[DATA EXTRACTS Boundary: Start]

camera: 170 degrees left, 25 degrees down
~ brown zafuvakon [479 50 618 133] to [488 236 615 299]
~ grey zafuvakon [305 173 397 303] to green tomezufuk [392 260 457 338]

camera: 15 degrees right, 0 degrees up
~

[DATA EXTRACTS Boundary: End]

_EXERCISE:_ Would you return the full set of entries, unchanged in every detail?

_FINISHED TASK:_
camera: 170 degrees left, 25 degrees down
~ brown zafuvakon [479 50 618 133] to [488 236 615 299]
~ grey zafuvakon [305 173 397 303] to green tomezufuk [392 260 457 338]

camera: 15 degrees right, 0 degrees up
~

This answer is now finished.